**Given records:**
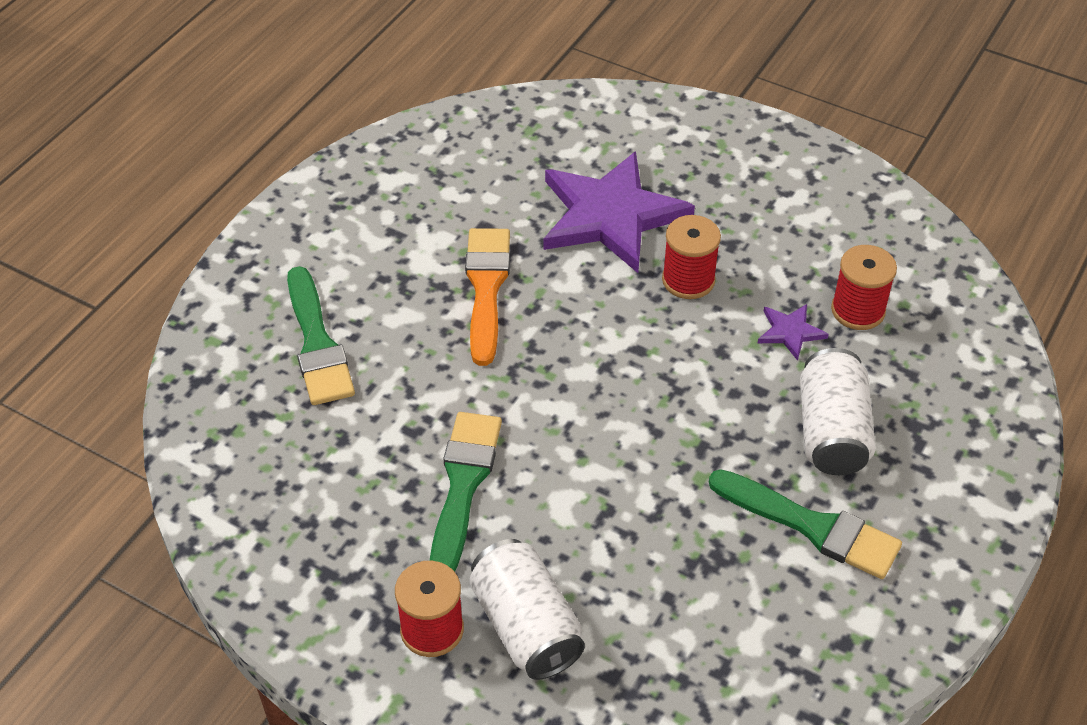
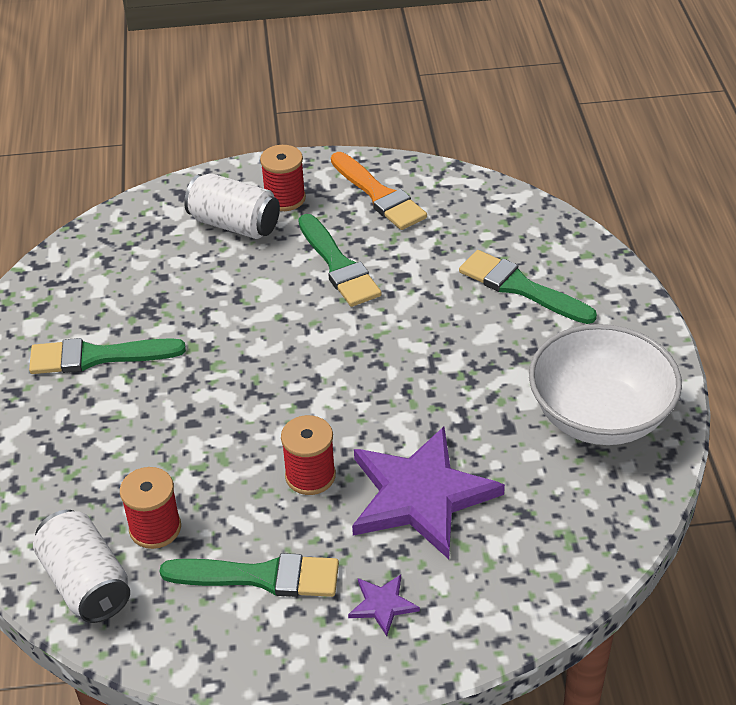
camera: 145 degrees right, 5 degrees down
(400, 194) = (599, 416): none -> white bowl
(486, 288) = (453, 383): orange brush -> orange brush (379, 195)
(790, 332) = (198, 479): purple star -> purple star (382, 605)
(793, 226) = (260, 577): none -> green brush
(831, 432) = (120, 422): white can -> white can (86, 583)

...

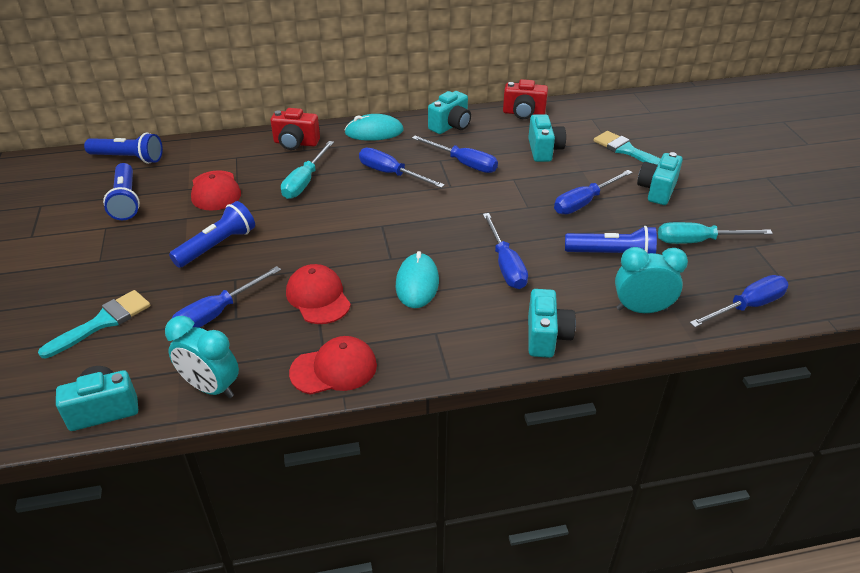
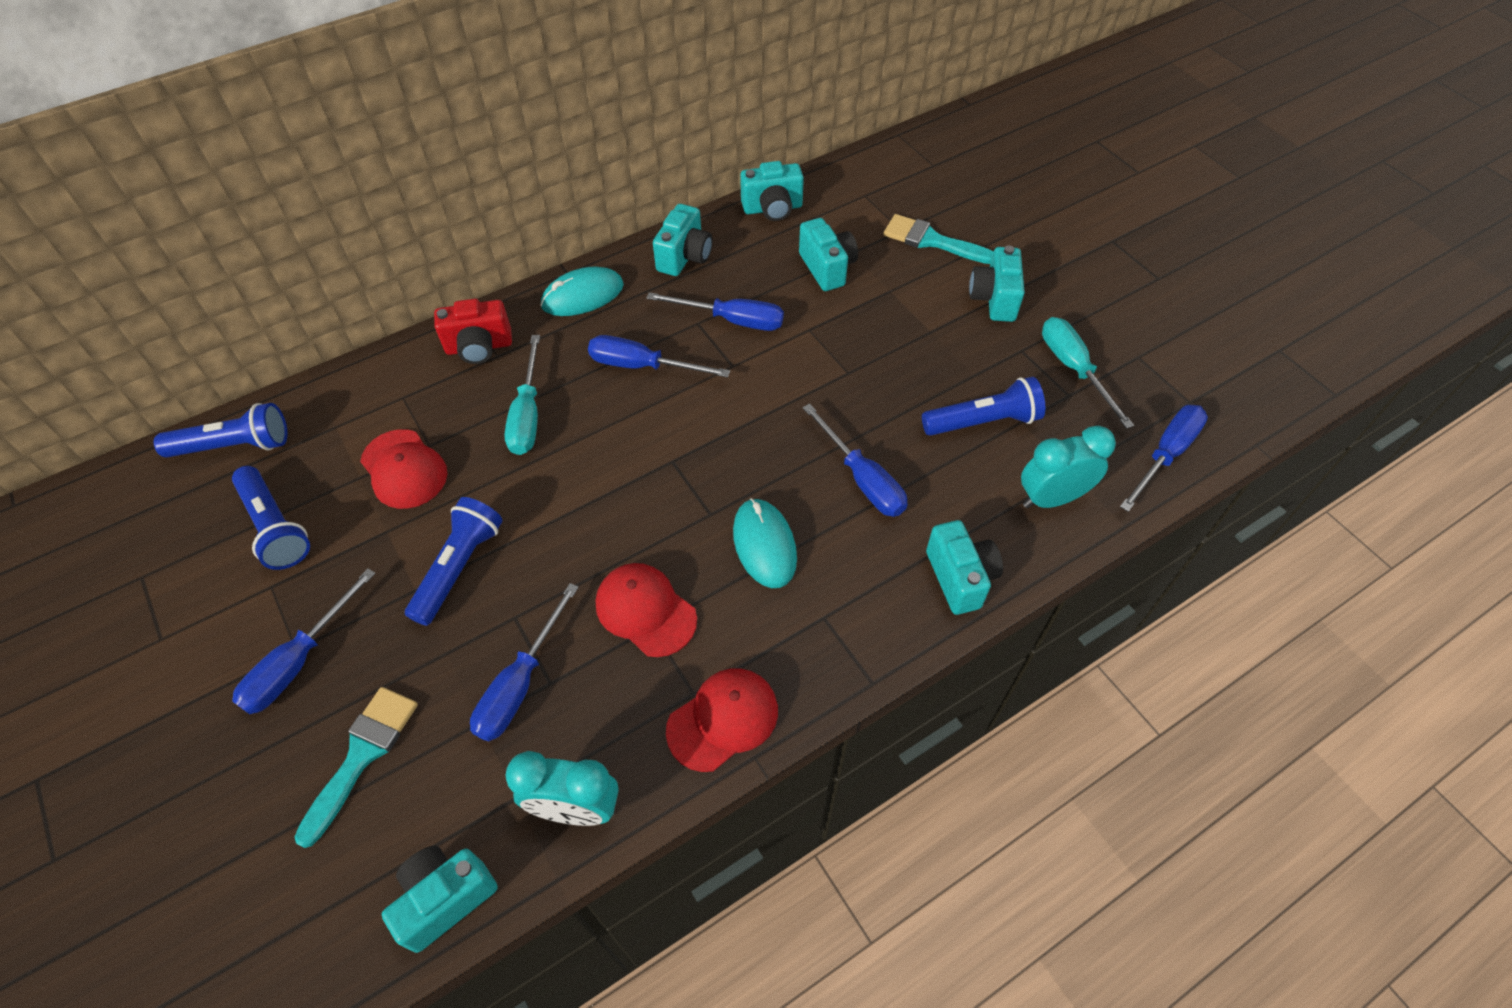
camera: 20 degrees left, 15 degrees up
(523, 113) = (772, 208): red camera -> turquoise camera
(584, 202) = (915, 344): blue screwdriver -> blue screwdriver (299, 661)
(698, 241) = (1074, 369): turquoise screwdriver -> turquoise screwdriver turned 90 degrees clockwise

**Task directions:**
All that should be written out is the stretch of lines above between the one holding "camera: 145 degrees right, 5 degrees down" and the one holding "(831, 432) = (120, 422): white", inclusive, exactly as given.

**Result of the task:**
camera: 145 degrees right, 5 degrees down
(400, 194) = (599, 416): none -> white bowl
(486, 288) = (453, 383): orange brush -> orange brush (379, 195)
(790, 332) = (198, 479): purple star -> purple star (382, 605)
(793, 226) = (260, 577): none -> green brush
(831, 432) = (120, 422): white can -> white can (86, 583)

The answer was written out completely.